* [Your goal]
Return the entries below word for word. No picture belongs in the copy.

Object state comparisons:

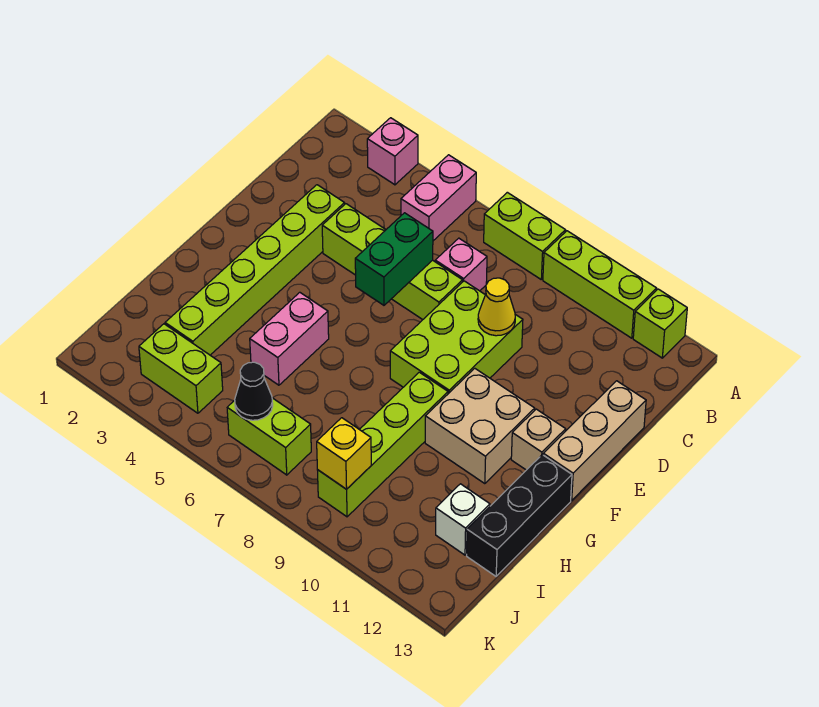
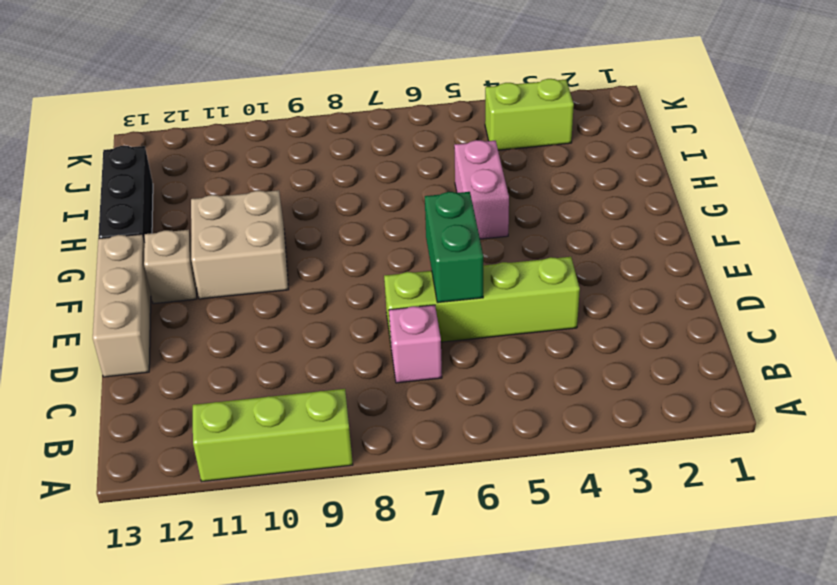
none -> pink brick A3 level 1
none -> pink brick A5:B5 level 1
none -> lime brick A7:A8 level 1

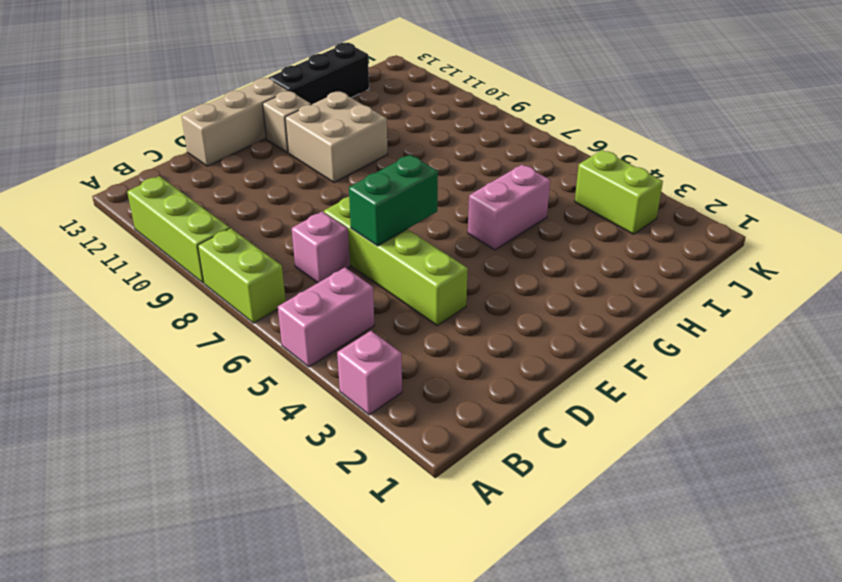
none -> lime brick A12 level 1
none -> lime brick D3:I3 level 1
none -> lime brick D8:F9 level 1

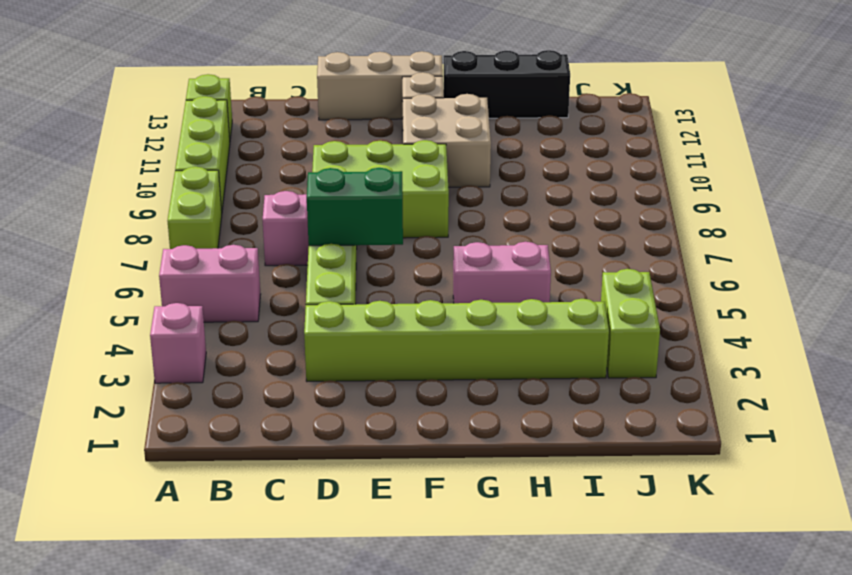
none -> lime brick G9:J9 level 1
none -> white brick I12 level 1
none -> lime brick J6:J7 level 1

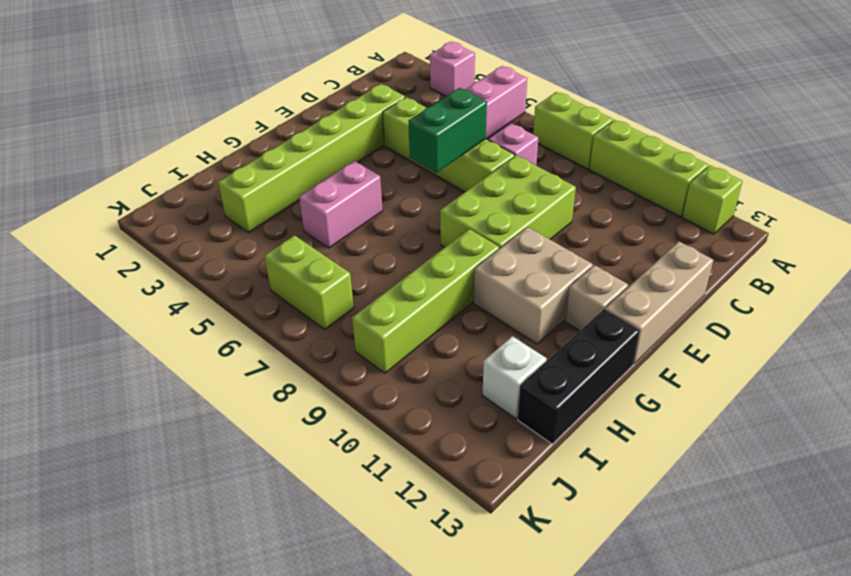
none -> lime brick J3:J4 level 1
none -> yellow cone D9 level 2
none -> black cone J6 level 2

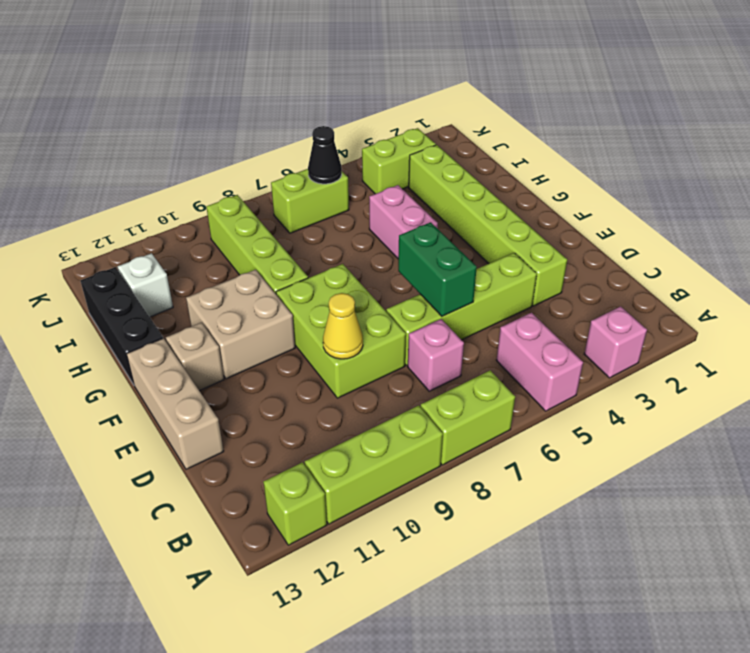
none -> yellow brick J9 level 2

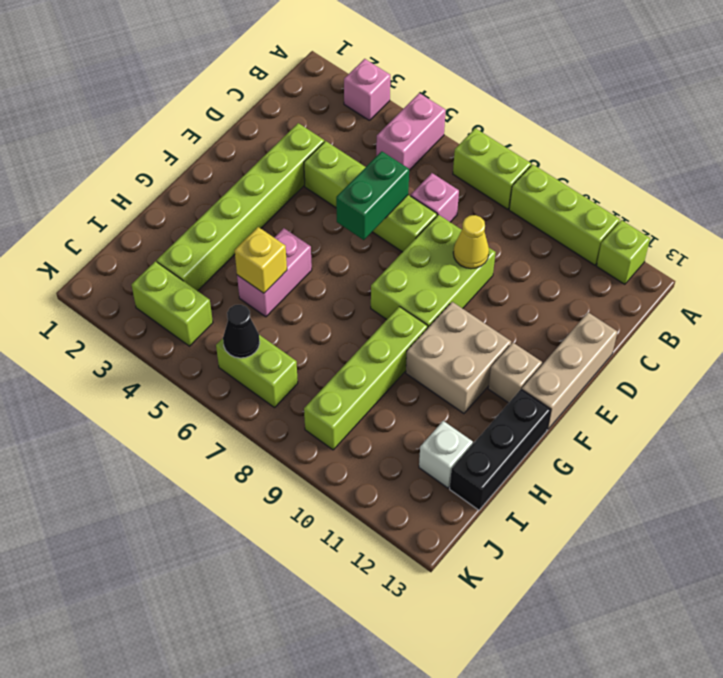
yellow brick H5 level 2 -> yellow brick J9 level 2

* [Result of the exercise]
none -> pink brick A3 level 1
none -> pink brick A5:B5 level 1
none -> lime brick A7:A8 level 1

none -> lime brick A12 level 1
none -> lime brick D3:I3 level 1
none -> lime brick D8:F9 level 1

none -> lime brick G9:J9 level 1
none -> white brick I12 level 1
none -> lime brick J6:J7 level 1

none -> lime brick J3:J4 level 1
none -> yellow cone D9 level 2
none -> black cone J6 level 2

none -> yellow brick J9 level 2

yellow brick H5 level 2 -> yellow brick J9 level 2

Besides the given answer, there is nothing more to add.